Using the records below, repeat exactly the lines from the one holding "J7 pin 1: GND -> VA" through the one holding "U2 pin VIN: none -> VRAW", both ends included, and no others.
++++ Data under study
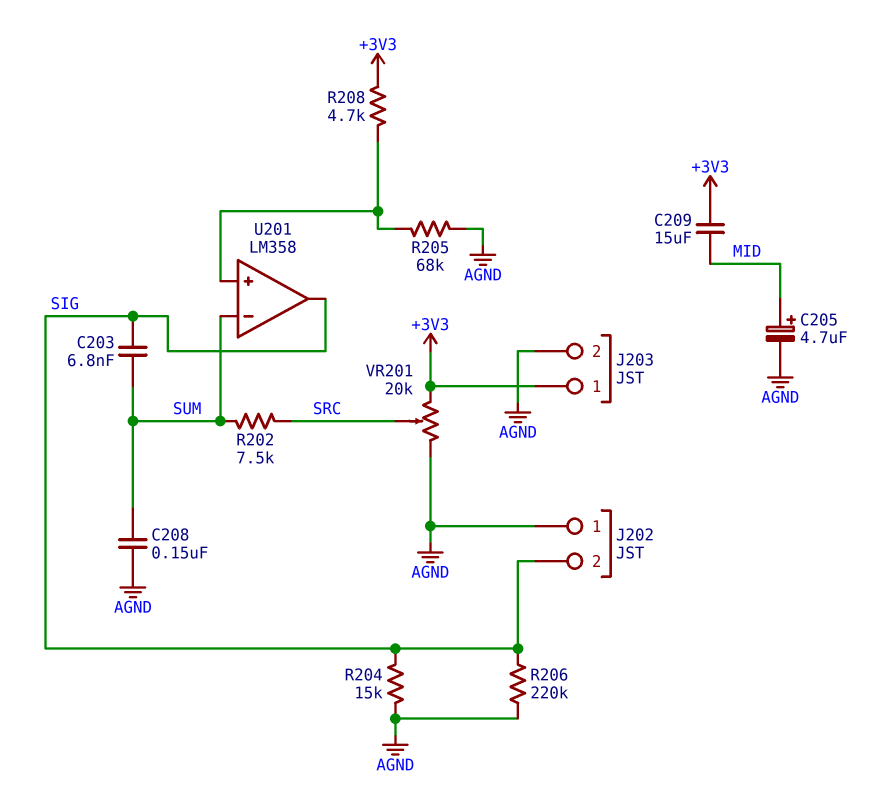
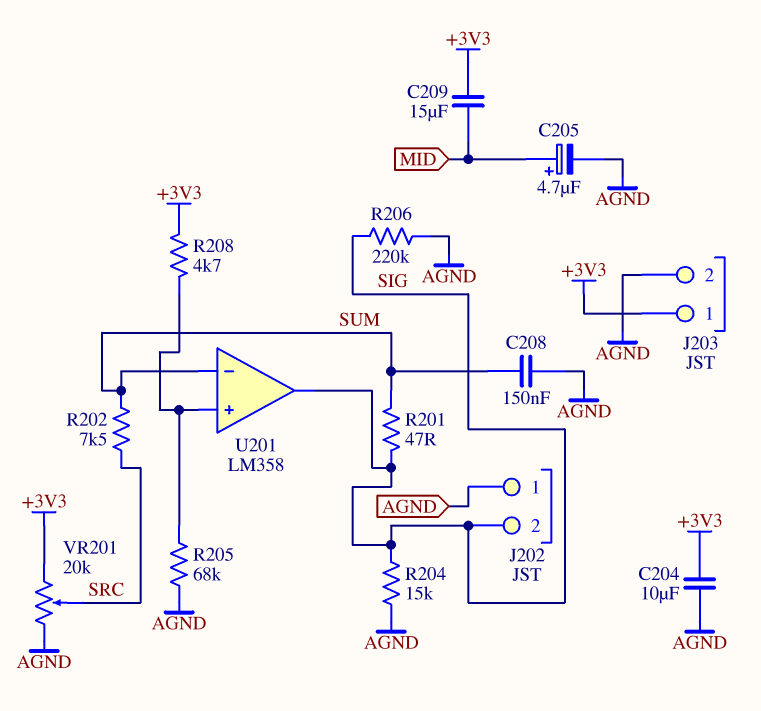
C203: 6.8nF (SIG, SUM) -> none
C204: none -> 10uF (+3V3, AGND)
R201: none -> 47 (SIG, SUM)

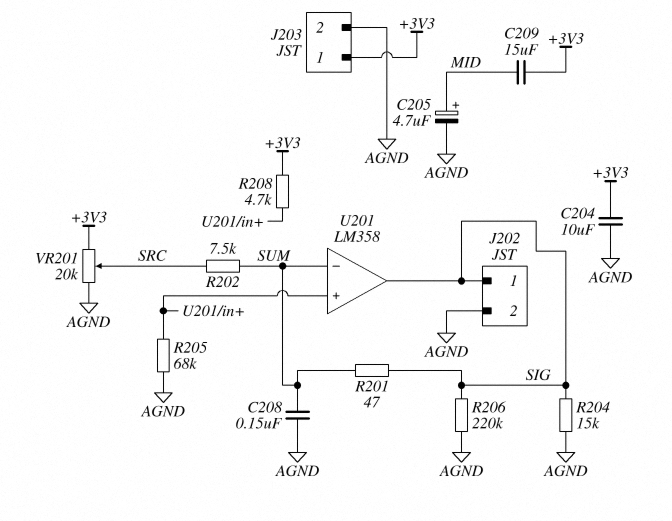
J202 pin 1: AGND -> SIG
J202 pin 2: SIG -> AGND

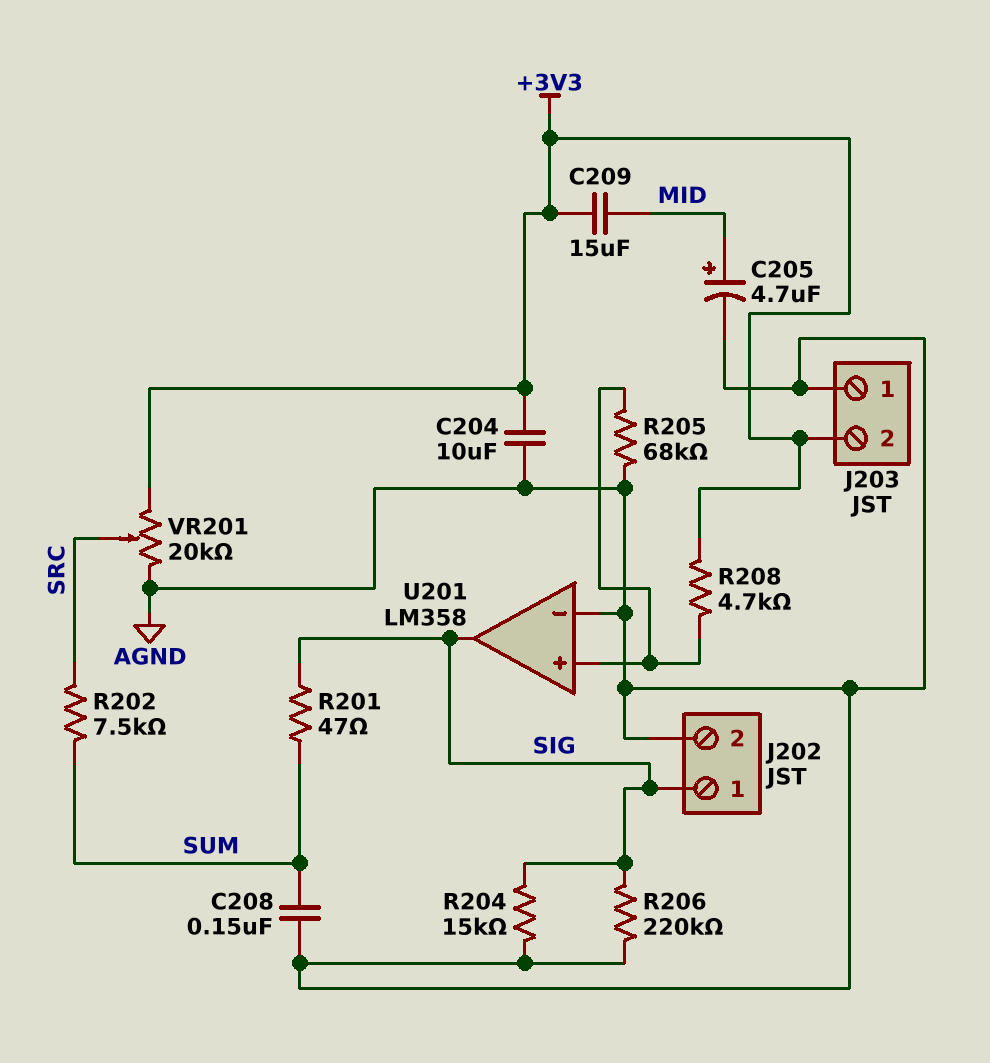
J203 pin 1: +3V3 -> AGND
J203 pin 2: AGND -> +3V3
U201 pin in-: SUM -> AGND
++++++++
++++ Data under study
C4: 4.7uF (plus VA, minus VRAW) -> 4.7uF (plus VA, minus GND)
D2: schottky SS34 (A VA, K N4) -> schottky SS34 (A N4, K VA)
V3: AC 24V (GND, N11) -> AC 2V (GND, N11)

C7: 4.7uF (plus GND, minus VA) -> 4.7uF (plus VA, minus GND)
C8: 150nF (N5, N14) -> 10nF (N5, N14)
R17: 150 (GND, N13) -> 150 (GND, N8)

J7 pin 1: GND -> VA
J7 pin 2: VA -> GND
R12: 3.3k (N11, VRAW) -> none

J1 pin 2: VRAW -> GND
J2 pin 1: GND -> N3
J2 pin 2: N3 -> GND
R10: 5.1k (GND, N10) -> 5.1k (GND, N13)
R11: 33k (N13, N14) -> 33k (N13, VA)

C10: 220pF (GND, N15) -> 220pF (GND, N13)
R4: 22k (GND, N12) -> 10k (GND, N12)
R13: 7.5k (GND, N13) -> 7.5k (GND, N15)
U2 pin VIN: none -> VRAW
++++++++
++++ Data under study
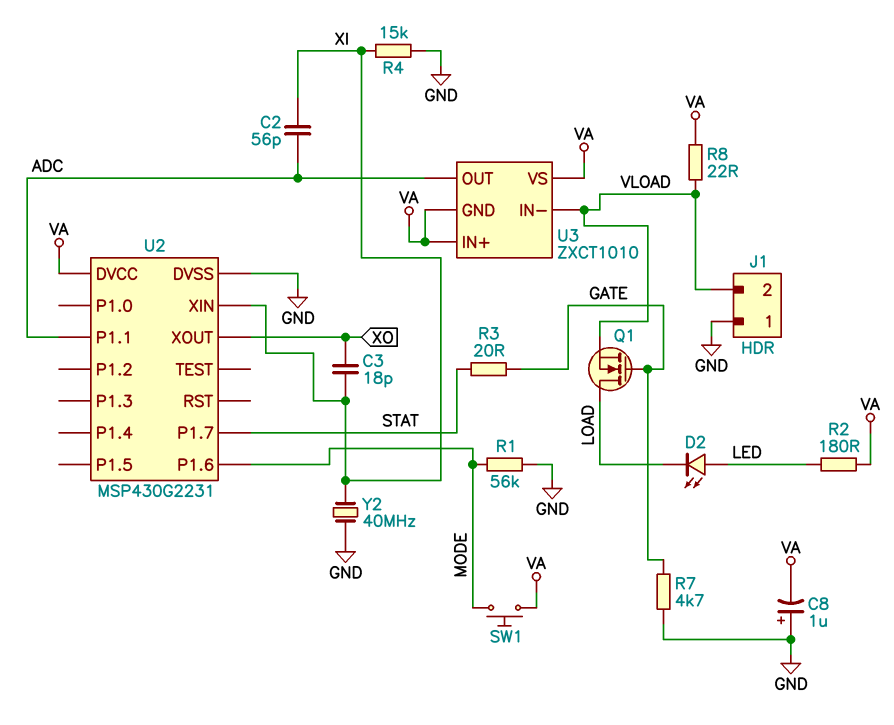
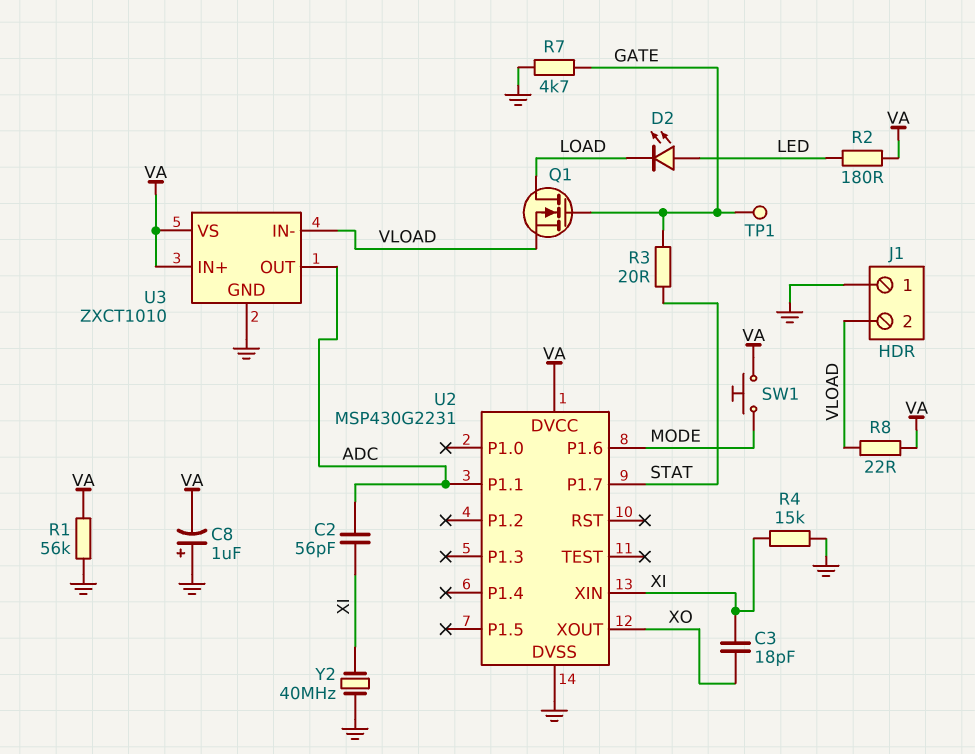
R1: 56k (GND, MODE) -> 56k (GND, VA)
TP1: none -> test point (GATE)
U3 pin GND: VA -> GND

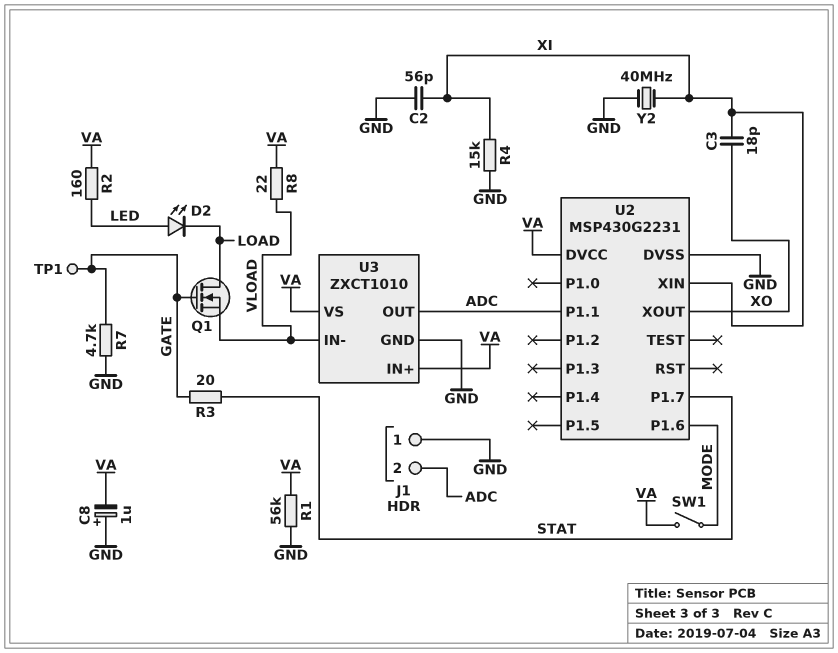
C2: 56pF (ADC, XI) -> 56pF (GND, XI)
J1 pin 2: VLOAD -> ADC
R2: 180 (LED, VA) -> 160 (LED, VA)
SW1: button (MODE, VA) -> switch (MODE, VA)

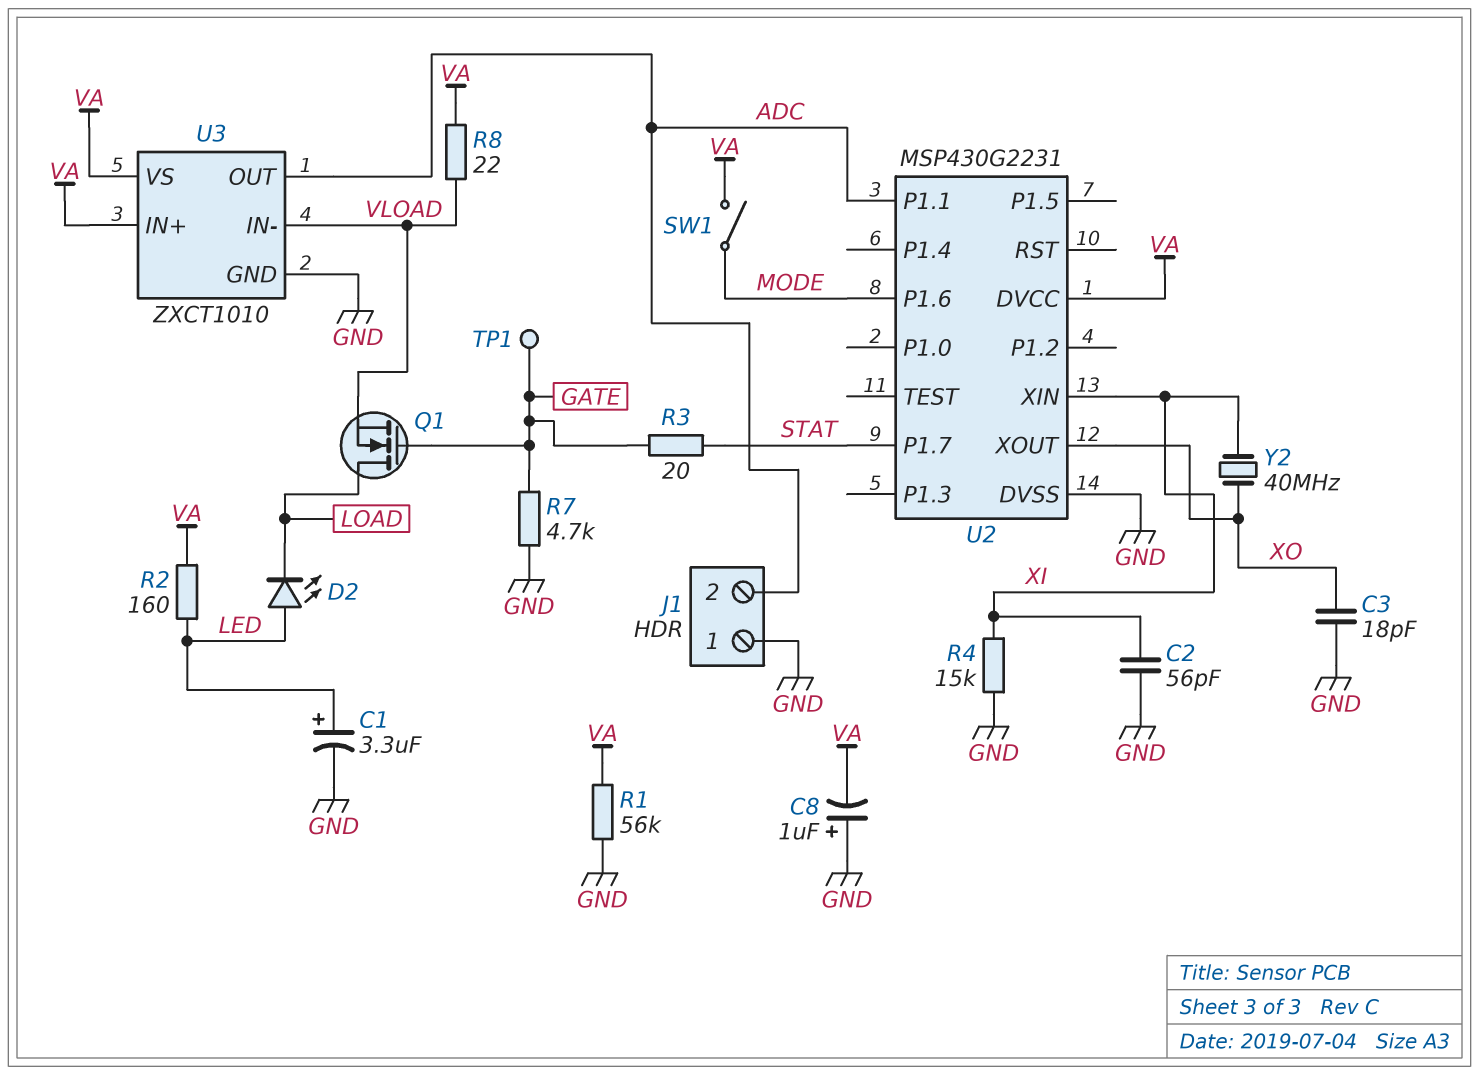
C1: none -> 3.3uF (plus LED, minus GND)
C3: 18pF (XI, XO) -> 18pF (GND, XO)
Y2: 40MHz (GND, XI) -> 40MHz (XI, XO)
++++++++
• **Result**:
J7 pin 1: GND -> VA
J7 pin 2: VA -> GND
R12: 3.3k (N11, VRAW) -> none

J1 pin 2: VRAW -> GND
J2 pin 1: GND -> N3
J2 pin 2: N3 -> GND
R10: 5.1k (GND, N10) -> 5.1k (GND, N13)
R11: 33k (N13, N14) -> 33k (N13, VA)

C10: 220pF (GND, N15) -> 220pF (GND, N13)
R4: 22k (GND, N12) -> 10k (GND, N12)
R13: 7.5k (GND, N13) -> 7.5k (GND, N15)
U2 pin VIN: none -> VRAW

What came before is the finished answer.